■ **Work task**
The entries are to be reproduced verbatim, with all pictures omitted.

■ **Provided material**
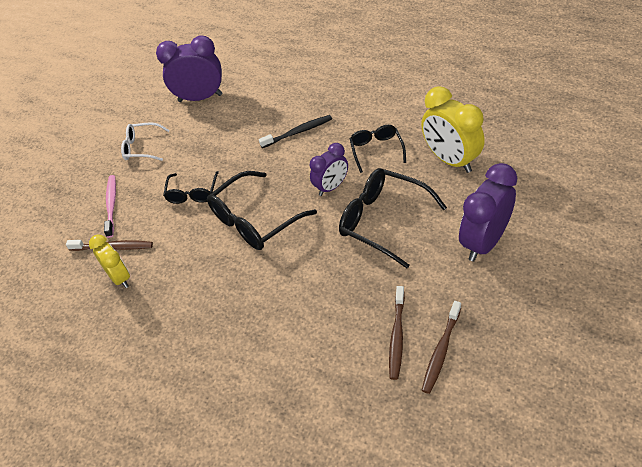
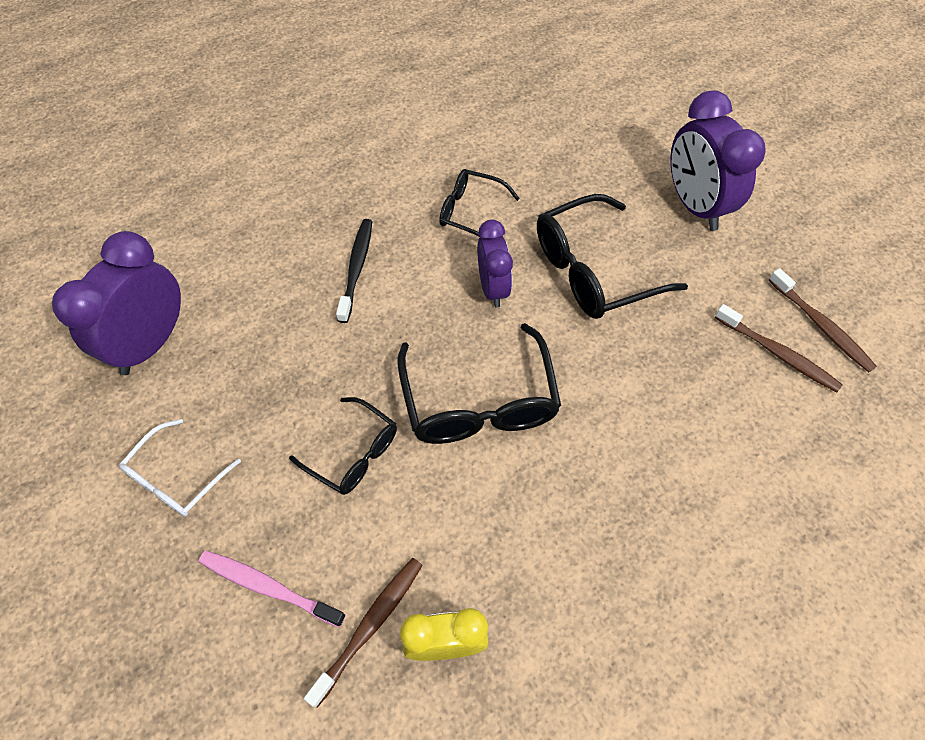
camera: 65 degrees left, 10 degrees up
(450, 160) = (550, 161): yellow clock -> none

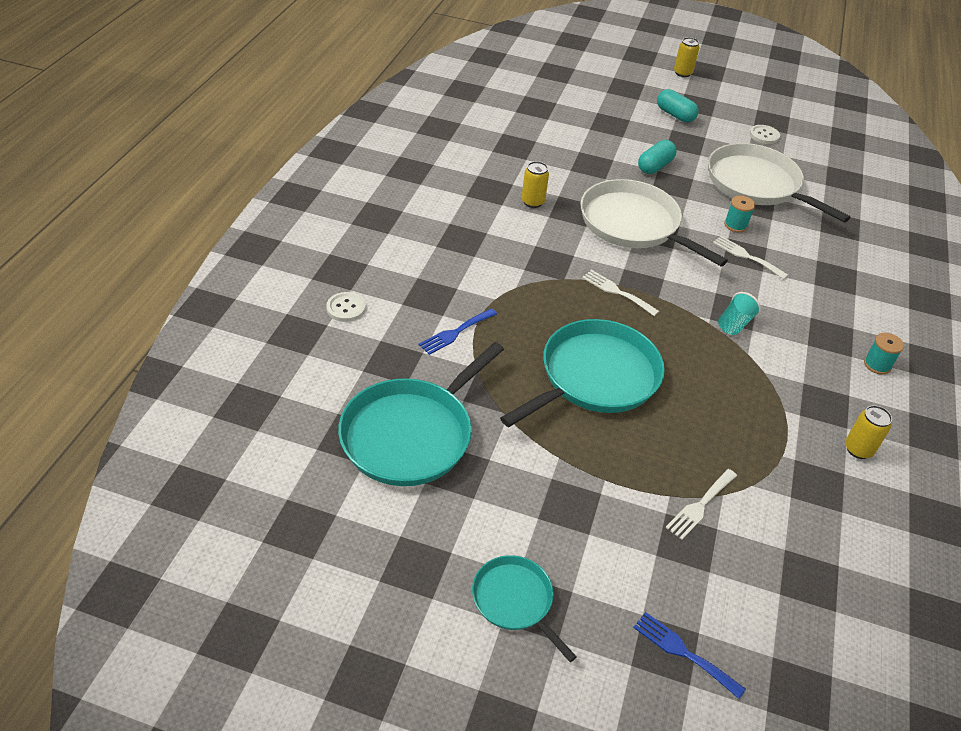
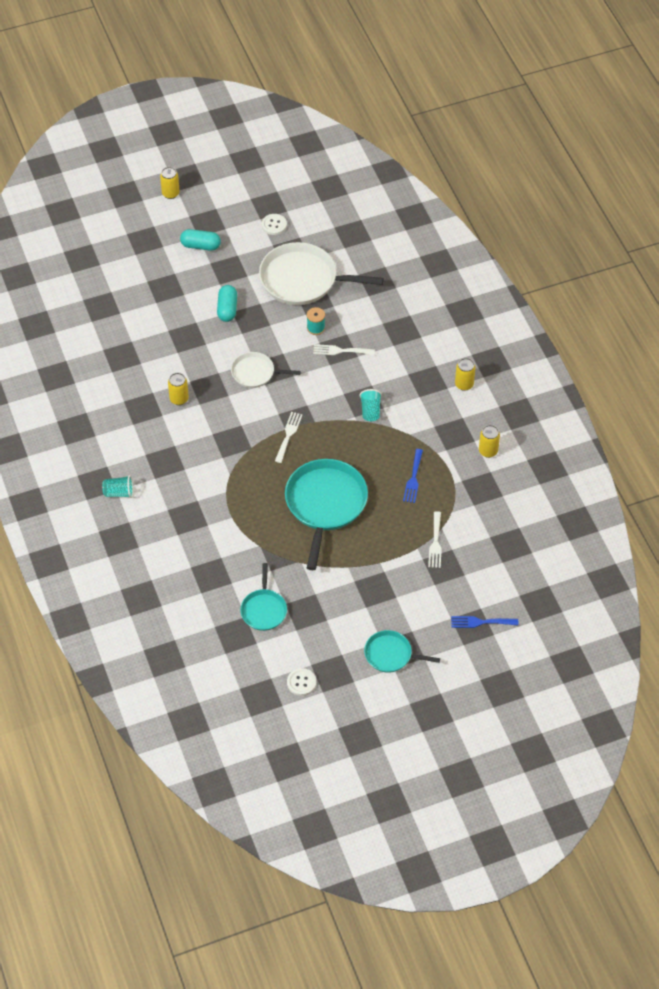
camera: 35 degrees left, 10 degrees up
(346, 308) = (149, 561): white button -> white button (301, 682)
(387, 236) = (119, 492): none -> turquoise cup
(411, 434) = (264, 610): turquoise pan -> turquoise pan, size x0.54
(455, 333) = (226, 531): blue fork -> blue fork (413, 479)
(616, 291) = (288, 435): white fork -> white fork turned 105 degrees clockwise
(633, 224) = (255, 373): white pan -> white pan, size x0.54
(877, 364) = (464, 384): turquoise spool -> yellow can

■ **Response**
camera: 65 degrees left, 10 degrees up
(450, 160) = (550, 161): yellow clock -> none

camera: 35 degrees left, 10 degrees up
(346, 308) = (149, 561): white button -> white button (301, 682)
(387, 236) = (119, 492): none -> turquoise cup
(411, 434) = (264, 610): turquoise pan -> turquoise pan, size x0.54
(455, 333) = (226, 531): blue fork -> blue fork (413, 479)
(616, 291) = (288, 435): white fork -> white fork turned 105 degrees clockwise
(633, 224) = (255, 373): white pan -> white pan, size x0.54
(877, 364) = (464, 384): turquoise spool -> yellow can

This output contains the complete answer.